* _Task goal_: I'd like the entries reproduced exactly, with the images omitted.

-- Data extracts follows --

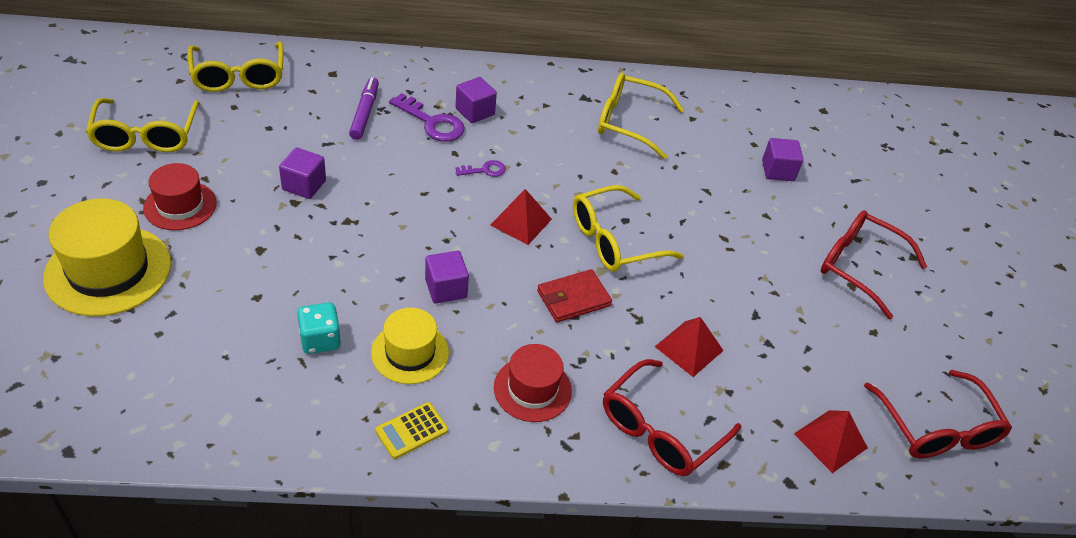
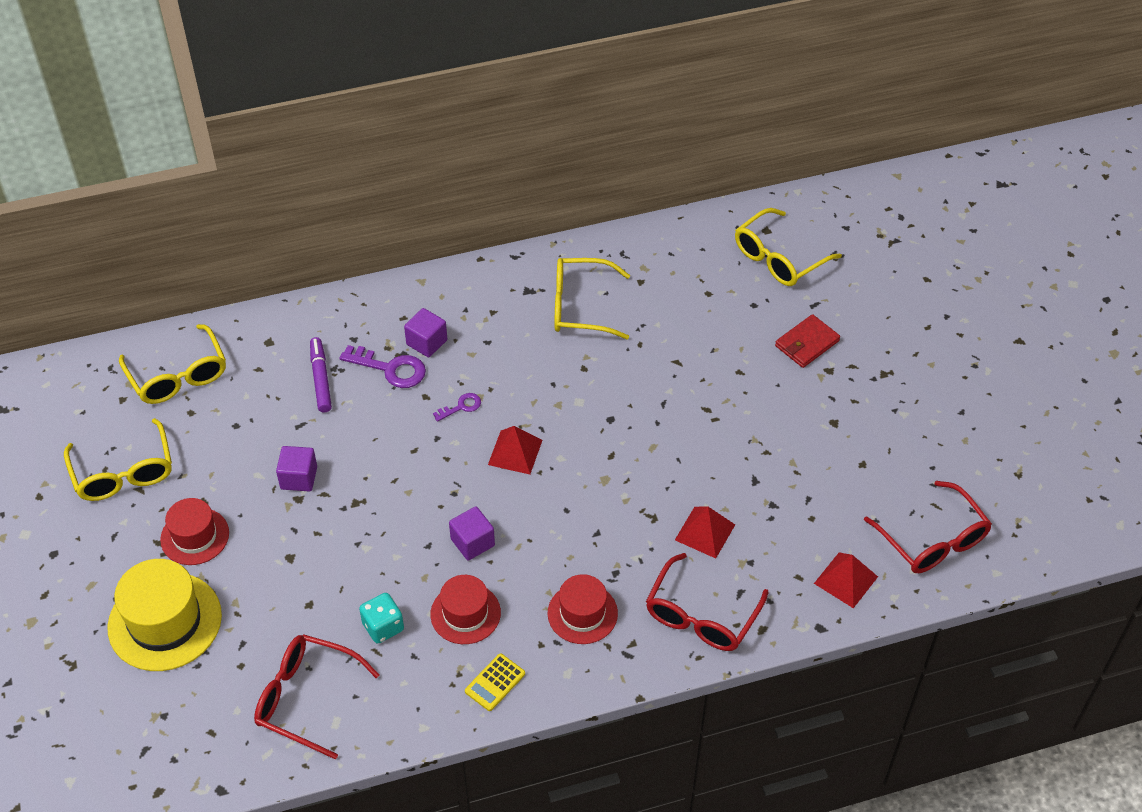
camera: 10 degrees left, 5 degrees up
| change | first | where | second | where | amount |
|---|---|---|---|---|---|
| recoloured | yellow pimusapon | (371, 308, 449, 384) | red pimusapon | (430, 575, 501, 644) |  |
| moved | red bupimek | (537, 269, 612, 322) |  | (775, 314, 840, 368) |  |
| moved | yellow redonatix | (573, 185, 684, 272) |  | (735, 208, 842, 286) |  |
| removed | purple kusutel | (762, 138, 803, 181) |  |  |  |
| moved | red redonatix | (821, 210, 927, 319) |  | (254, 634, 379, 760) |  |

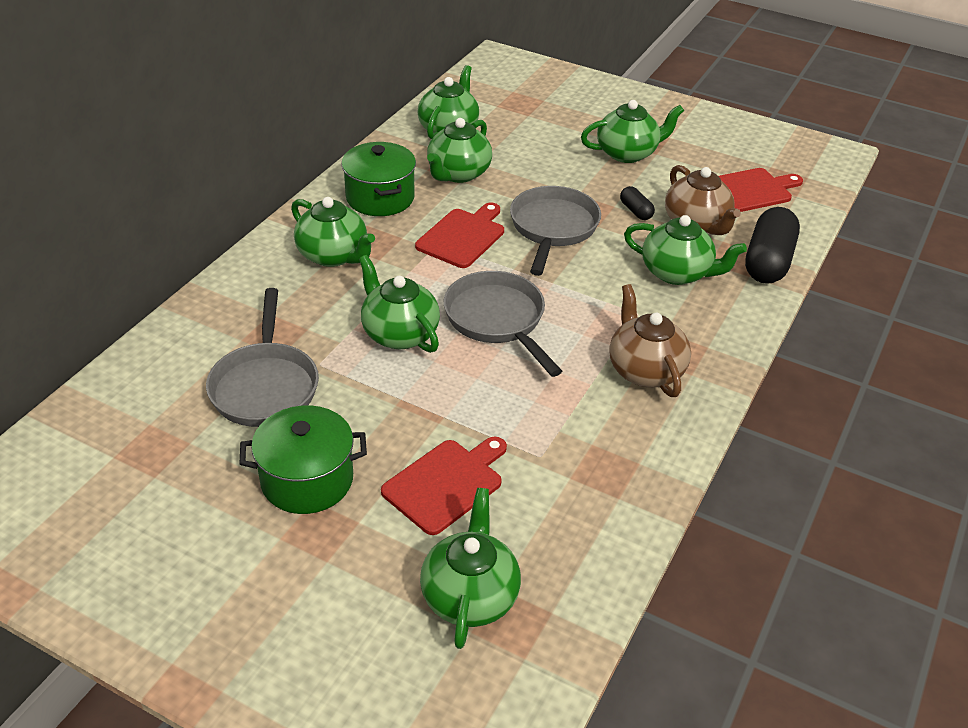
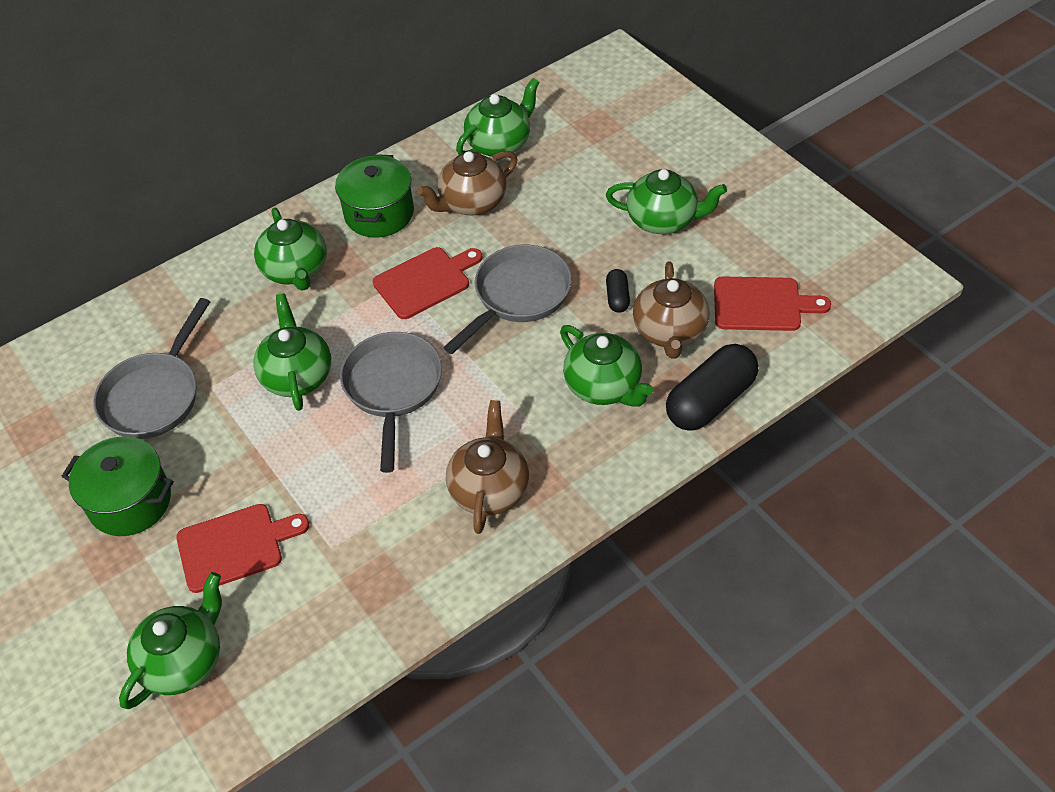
camera: 30 degrees right, 10 degrees up
| change | first | where | second | where | amount |
|---|---|---|---|---|---|
| recoloured | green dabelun | (427, 118, 492, 183) | brown dabelun | (417, 151, 517, 216) |  |

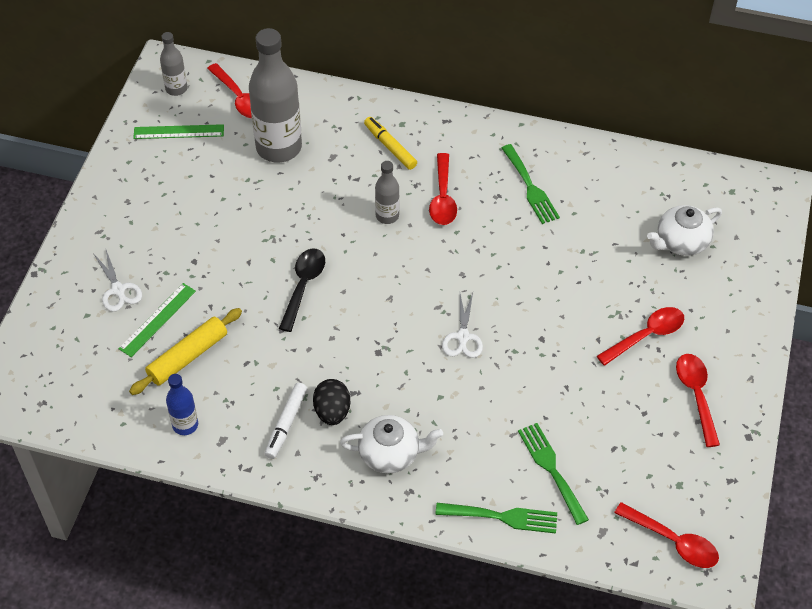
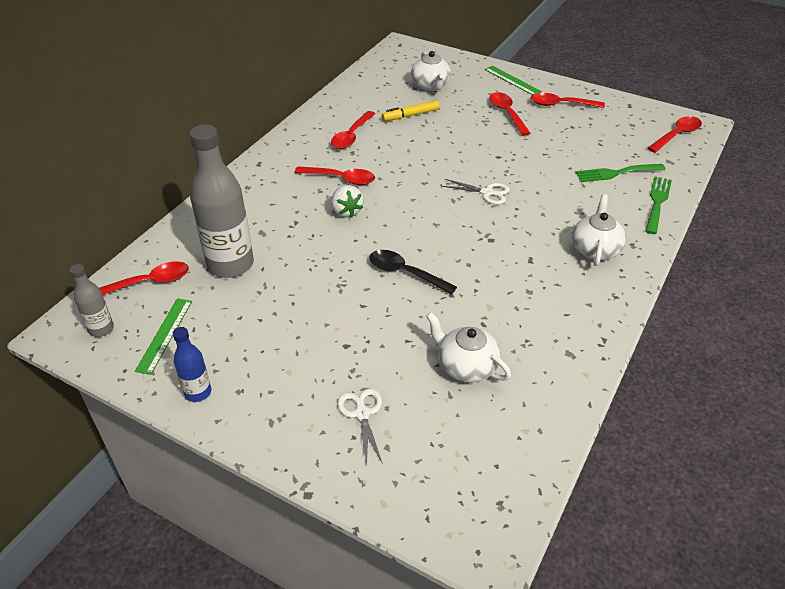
camera: 75 degrees left, 10 degrees down
| change | first | where | second | where | amount |
|---|---|---|---|---|---|
| turned | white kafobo | (93, 250, 142, 312) |  | (337, 389, 383, 465) | 90 degrees counterclockwise |
| moved | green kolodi | (119, 283, 196, 357) |  | (485, 66, 542, 95) |  |
| replaced | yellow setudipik | (129, 308, 242, 395) | white dabelun | (426, 312, 511, 382) |  |
| moved | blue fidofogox | (166, 374, 198, 435) |  | (173, 327, 211, 402) |  |
| removed | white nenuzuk | (265, 383, 307, 459) |  |  |  |
| removed | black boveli | (313, 379, 350, 425) |  |  |  |
| moved | yellow nenuzuk | (364, 117, 417, 170) |  | (382, 100, 440, 121) |  |
| replaced | grey fidofogox | (375, 161, 400, 224) | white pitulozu | (331, 185, 364, 218) |  |
| replaced | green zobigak | (502, 144, 560, 224) | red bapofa | (331, 111, 375, 149) |  |

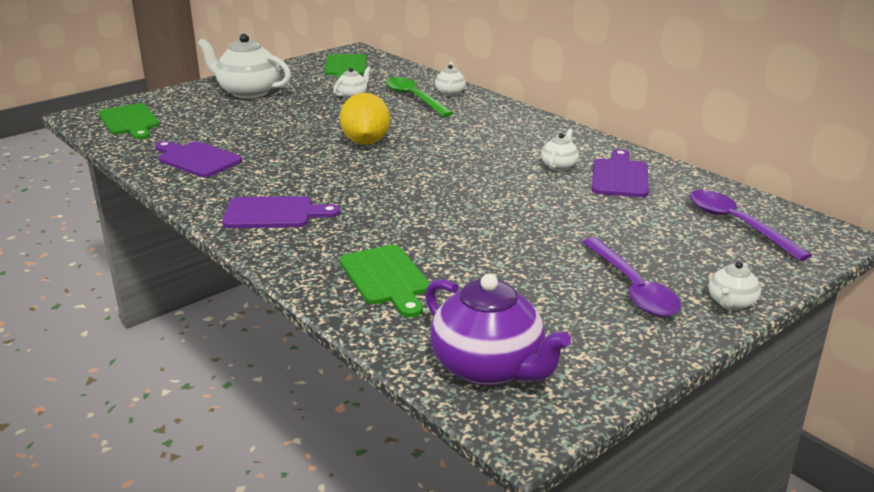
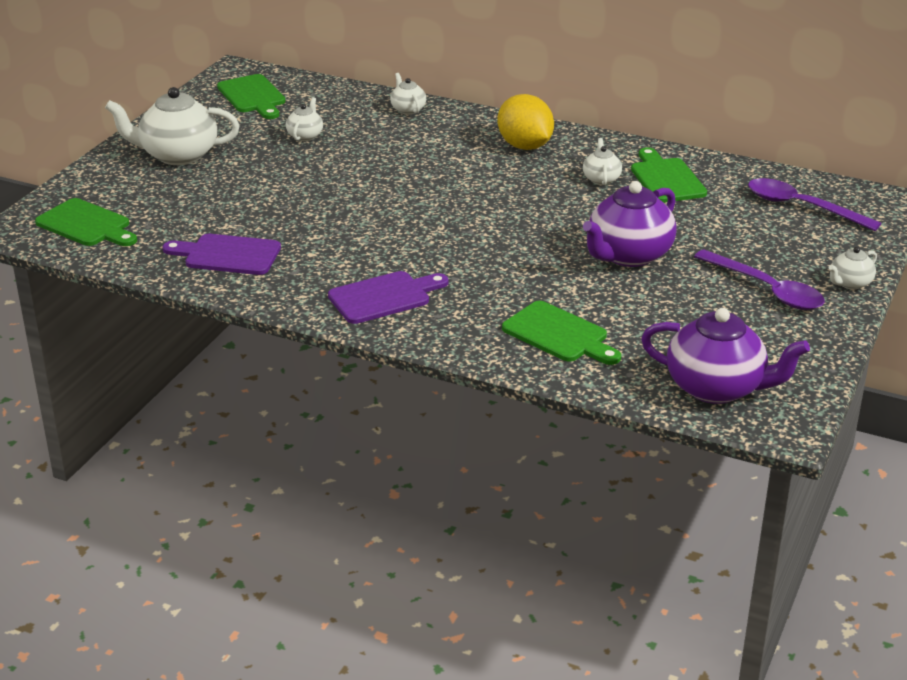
camera: 25 degrees left, 5 degrees up
| change | first | where | second | where | amount |
|---|---|---|---|---|---|
| moved | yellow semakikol | (340, 93, 390, 145) |  | (497, 94, 554, 150) |  |
| removed | green bapofa | (385, 77, 454, 117) |  |  |  |
| recoloured | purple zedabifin | (592, 149, 649, 197) | green zedabifin | (631, 147, 707, 203) |  |
| turned | white dabelun | (709, 261, 761, 310) |  | (829, 247, 877, 289) | 45 degrees clockwise |
| added |  |  | purple dabelun | (583, 181, 677, 267) |  |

-- Data extracts concluded --

* _Task response_:
camera: 10 degrees left, 5 degrees up
| change | first | where | second | where | amount |
|---|---|---|---|---|---|
| recoloured | yellow pimusapon | (371, 308, 449, 384) | red pimusapon | (430, 575, 501, 644) |  |
| moved | red bupimek | (537, 269, 612, 322) |  | (775, 314, 840, 368) |  |
| moved | yellow redonatix | (573, 185, 684, 272) |  | (735, 208, 842, 286) |  |
| removed | purple kusutel | (762, 138, 803, 181) |  |  |  |
| moved | red redonatix | (821, 210, 927, 319) |  | (254, 634, 379, 760) |  |

camera: 30 degrees right, 10 degrees up
| change | first | where | second | where | amount |
|---|---|---|---|---|---|
| recoloured | green dabelun | (427, 118, 492, 183) | brown dabelun | (417, 151, 517, 216) |  |

camera: 75 degrees left, 10 degrees down
| change | first | where | second | where | amount |
|---|---|---|---|---|---|
| turned | white kafobo | (93, 250, 142, 312) |  | (337, 389, 383, 465) | 90 degrees counterclockwise |
| moved | green kolodi | (119, 283, 196, 357) |  | (485, 66, 542, 95) |  |
| replaced | yellow setudipik | (129, 308, 242, 395) | white dabelun | (426, 312, 511, 382) |  |
| moved | blue fidofogox | (166, 374, 198, 435) |  | (173, 327, 211, 402) |  |
| removed | white nenuzuk | (265, 383, 307, 459) |  |  |  |
| removed | black boveli | (313, 379, 350, 425) |  |  |  |
| moved | yellow nenuzuk | (364, 117, 417, 170) |  | (382, 100, 440, 121) |  |
| replaced | grey fidofogox | (375, 161, 400, 224) | white pitulozu | (331, 185, 364, 218) |  |
| replaced | green zobigak | (502, 144, 560, 224) | red bapofa | (331, 111, 375, 149) |  |

camera: 25 degrees left, 5 degrees up
| change | first | where | second | where | amount |
|---|---|---|---|---|---|
| moved | yellow semakikol | (340, 93, 390, 145) |  | (497, 94, 554, 150) |  |
| removed | green bapofa | (385, 77, 454, 117) |  |  |  |
| recoloured | purple zedabifin | (592, 149, 649, 197) | green zedabifin | (631, 147, 707, 203) |  |
| turned | white dabelun | (709, 261, 761, 310) |  | (829, 247, 877, 289) | 45 degrees clockwise |
| added |  |  | purple dabelun | (583, 181, 677, 267) |  |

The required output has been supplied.